# WHAT IS NEEDED
Edit the entries below so that "every building" becomes "each structure" wherever it occurs, with everything else left the same. Leave out the pictures.

Data items:
━━━━━━

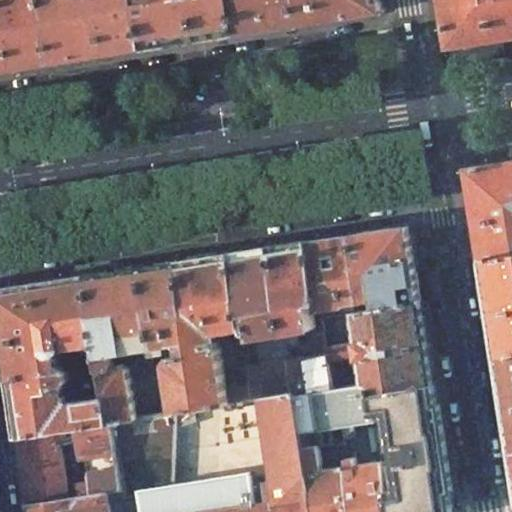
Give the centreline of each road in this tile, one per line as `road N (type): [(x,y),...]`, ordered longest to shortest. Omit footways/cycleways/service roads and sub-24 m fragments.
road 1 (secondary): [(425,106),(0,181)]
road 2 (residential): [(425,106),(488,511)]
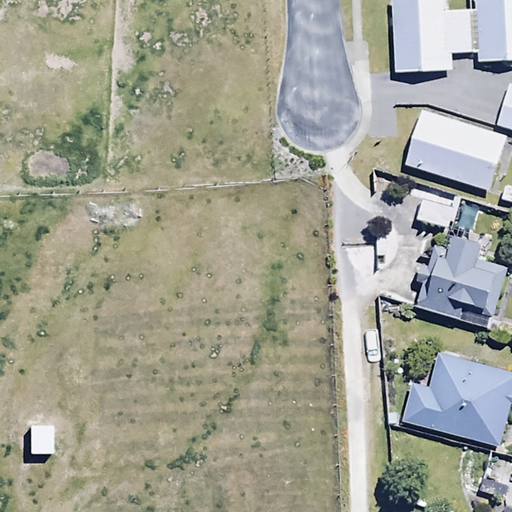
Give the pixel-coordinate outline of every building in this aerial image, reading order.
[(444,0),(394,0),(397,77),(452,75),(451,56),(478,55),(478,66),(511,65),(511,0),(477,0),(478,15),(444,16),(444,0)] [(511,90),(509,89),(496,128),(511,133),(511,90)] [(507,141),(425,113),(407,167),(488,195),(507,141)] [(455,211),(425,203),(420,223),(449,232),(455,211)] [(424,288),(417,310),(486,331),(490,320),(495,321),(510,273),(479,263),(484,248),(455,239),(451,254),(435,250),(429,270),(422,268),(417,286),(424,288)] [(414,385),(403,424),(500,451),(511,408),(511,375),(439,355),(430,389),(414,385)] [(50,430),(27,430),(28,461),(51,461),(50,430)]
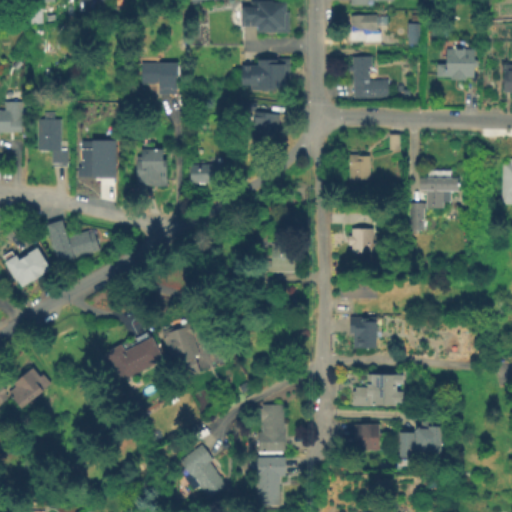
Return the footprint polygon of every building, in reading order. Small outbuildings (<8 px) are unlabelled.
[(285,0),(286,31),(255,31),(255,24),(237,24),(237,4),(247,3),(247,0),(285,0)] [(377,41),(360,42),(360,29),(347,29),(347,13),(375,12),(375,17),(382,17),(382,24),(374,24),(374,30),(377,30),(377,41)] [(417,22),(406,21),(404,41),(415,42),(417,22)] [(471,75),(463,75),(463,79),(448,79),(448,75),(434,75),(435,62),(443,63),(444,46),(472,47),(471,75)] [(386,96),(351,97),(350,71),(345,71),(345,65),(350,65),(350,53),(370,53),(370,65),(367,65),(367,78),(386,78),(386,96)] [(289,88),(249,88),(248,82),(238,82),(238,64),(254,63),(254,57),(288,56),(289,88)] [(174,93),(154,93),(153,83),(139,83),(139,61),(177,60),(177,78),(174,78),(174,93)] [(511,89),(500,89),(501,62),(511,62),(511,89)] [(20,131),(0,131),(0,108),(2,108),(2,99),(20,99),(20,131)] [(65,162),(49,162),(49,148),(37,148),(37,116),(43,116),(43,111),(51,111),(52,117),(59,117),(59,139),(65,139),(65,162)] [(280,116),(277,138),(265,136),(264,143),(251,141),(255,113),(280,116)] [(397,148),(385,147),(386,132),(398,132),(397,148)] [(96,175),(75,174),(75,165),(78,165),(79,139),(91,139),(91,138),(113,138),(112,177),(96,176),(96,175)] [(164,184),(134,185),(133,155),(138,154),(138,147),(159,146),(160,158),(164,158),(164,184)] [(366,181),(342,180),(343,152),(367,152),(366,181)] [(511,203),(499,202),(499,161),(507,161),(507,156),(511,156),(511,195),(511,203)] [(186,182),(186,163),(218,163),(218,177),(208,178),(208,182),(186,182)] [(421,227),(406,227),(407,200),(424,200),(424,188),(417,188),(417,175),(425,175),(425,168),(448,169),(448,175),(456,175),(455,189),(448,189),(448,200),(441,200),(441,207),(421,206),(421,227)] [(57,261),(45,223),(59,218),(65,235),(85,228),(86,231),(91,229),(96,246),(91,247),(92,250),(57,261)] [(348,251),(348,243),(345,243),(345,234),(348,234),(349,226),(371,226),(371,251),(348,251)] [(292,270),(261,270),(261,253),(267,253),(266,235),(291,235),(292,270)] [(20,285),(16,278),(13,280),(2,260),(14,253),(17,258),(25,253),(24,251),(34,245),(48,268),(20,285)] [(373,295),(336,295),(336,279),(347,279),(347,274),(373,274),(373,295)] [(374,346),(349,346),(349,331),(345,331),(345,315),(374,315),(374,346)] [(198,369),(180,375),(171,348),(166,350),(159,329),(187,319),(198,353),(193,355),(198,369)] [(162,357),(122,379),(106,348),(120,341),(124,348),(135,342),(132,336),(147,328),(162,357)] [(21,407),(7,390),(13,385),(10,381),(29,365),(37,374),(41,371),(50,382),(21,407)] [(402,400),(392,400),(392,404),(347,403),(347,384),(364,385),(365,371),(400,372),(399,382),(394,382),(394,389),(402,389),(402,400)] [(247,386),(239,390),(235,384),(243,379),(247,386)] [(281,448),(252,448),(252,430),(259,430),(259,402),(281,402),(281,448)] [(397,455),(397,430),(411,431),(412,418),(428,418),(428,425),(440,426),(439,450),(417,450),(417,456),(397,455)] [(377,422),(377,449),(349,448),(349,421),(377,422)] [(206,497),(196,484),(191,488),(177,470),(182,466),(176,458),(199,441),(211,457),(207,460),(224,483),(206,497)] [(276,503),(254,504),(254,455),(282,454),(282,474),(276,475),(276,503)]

━━━━━━

# FINAL RESULT
Give the centreline of each road in this tile, one per line as `road N (type): [(x,y),...]`, ordered longest to shortest. Omit footways/cycleways/service roads and sub-24 m fragments.
road 1 (secondary): [(425,106),(0,181)]
road 2 (residential): [(425,106),(488,511)]
Give the pixel-coordinate outline of each structure in this aerial image, reading order.
[(444,0),(394,0),(397,77),(452,75),(451,56),(478,55),(478,66),(511,65),(511,0),(477,0),(478,15),(444,16),(444,0)] [(511,90),(509,89),(496,128),(511,133),(511,90)] [(507,141),(425,113),(407,167),(488,195),(507,141)] [(455,211),(425,203),(420,223),(449,232),(455,211)] [(424,288),(417,310),(486,331),(490,320),(495,321),(510,273),(479,263),(484,248),(455,239),(451,254),(435,250),(429,270),(422,268),(417,286),(424,288)] [(414,385),(403,424),(500,451),(511,408),(511,375),(439,355),(430,389),(414,385)] [(50,430),(27,430),(28,461),(51,461),(50,430)]
Return the footprint polygon of each structure, in reading order. Small outbuildings (<8 px) are unlabelled.
[(285,0),(286,31),(255,31),(255,24),(237,24),(237,4),(247,3),(247,0),(285,0)] [(377,41),(360,42),(360,29),(347,29),(347,13),(375,12),(375,17),(382,17),(382,24),(374,24),(374,30),(377,30),(377,41)] [(417,22),(406,21),(404,41),(415,42),(417,22)] [(471,75),(463,75),(463,79),(448,79),(448,75),(434,75),(435,62),(443,63),(444,46),(472,47),(471,75)] [(386,96),(351,97),(350,71),(345,71),(345,65),(350,65),(350,53),(370,53),(370,65),(367,65),(367,78),(386,78),(386,96)] [(289,88),(249,88),(248,82),(238,82),(238,64),(254,63),(254,57),(288,56),(289,88)] [(174,93),(154,93),(153,83),(139,83),(139,61),(177,60),(177,78),(174,78),(174,93)] [(511,89),(500,89),(501,62),(511,62),(511,89)] [(20,131),(0,131),(0,108),(2,108),(2,99),(20,99),(20,131)] [(65,162),(49,162),(49,148),(37,148),(37,116),(43,116),(43,111),(51,111),(52,117),(59,117),(59,139),(65,139),(65,162)] [(280,116),(277,138),(265,136),(264,143),(251,141),(255,113),(280,116)] [(397,148),(385,147),(386,132),(398,132),(397,148)] [(96,175),(75,174),(75,165),(78,165),(79,139),(91,139),(91,138),(113,138),(112,177),(96,176),(96,175)] [(164,184),(134,185),(133,155),(138,154),(138,147),(159,146),(160,158),(164,158),(164,184)] [(366,181),(342,180),(343,152),(367,152),(366,181)] [(511,203),(499,202),(499,161),(507,161),(507,156),(511,156),(511,195),(511,203)] [(186,182),(186,163),(218,163),(218,177),(208,178),(208,182),(186,182)] [(421,227),(406,227),(407,200),(424,200),(424,188),(417,188),(417,175),(425,175),(425,168),(448,169),(448,175),(456,175),(455,189),(448,189),(448,200),(441,200),(441,207),(421,206),(421,227)] [(57,261),(45,223),(59,218),(65,235),(85,228),(86,231),(91,229),(96,246),(91,247),(92,250),(57,261)] [(348,251),(348,243),(345,243),(345,234),(348,234),(349,226),(371,226),(371,251),(348,251)] [(292,270),(261,270),(261,253),(267,253),(266,235),(291,235),(292,270)] [(20,285),(16,278),(13,280),(2,260),(14,253),(17,258),(25,253),(24,251),(34,245),(48,268),(20,285)] [(373,295),(336,295),(336,279),(347,279),(347,274),(373,274),(373,295)] [(374,346),(349,346),(349,331),(345,331),(345,315),(374,315),(374,346)] [(198,369),(180,375),(171,348),(166,350),(159,329),(187,319),(198,353),(193,355),(198,369)] [(162,357),(122,379),(106,348),(120,341),(124,348),(135,342),(132,336),(147,328),(162,357)] [(21,407),(7,390),(13,385),(10,381),(29,365),(37,374),(41,371),(50,382),(21,407)] [(402,400),(392,400),(392,404),(347,403),(347,384),(364,385),(365,371),(400,372),(399,382),(394,382),(394,389),(402,389),(402,400)] [(247,386),(239,390),(235,384),(243,379),(247,386)] [(281,448),(252,448),(252,430),(259,430),(259,402),(281,402),(281,448)] [(397,455),(397,430),(411,431),(412,418),(428,418),(428,425),(440,426),(439,450),(417,450),(417,456),(397,455)] [(377,422),(377,449),(349,448),(349,421),(377,422)] [(206,497),(196,484),(191,488),(177,470),(182,466),(176,458),(199,441),(211,457),(207,460),(224,483),(206,497)] [(276,503),(254,504),(254,455),(282,454),(282,474),(276,475),(276,503)]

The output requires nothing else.